▶ [Scene edit records]:

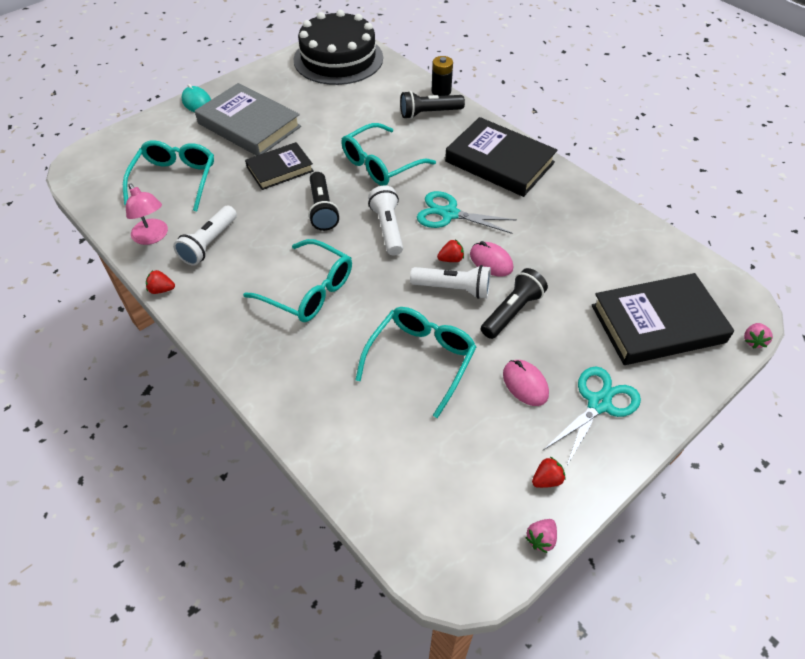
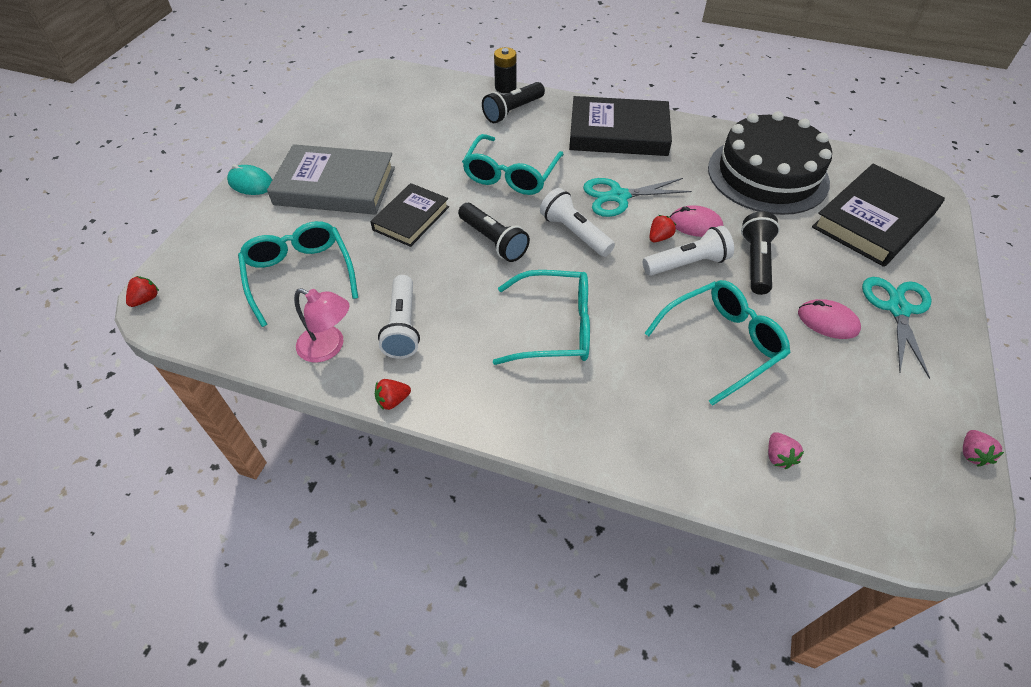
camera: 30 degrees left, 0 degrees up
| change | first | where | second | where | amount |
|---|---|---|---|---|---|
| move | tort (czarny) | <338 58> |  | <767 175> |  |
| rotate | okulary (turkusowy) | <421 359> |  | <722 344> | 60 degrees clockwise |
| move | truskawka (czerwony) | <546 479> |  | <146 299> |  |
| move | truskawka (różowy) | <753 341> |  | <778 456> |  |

▶ [Task requirements]: Keep to the lines from the one containing "truskawka (czerwony) |" to the end of the entries above, and retype them exactly.

▶ [Written solution]:
| move | truskawka (czerwony) | <546 479> |  | <146 299> |  |
| move | truskawka (różowy) | <753 341> |  | <778 456> |  |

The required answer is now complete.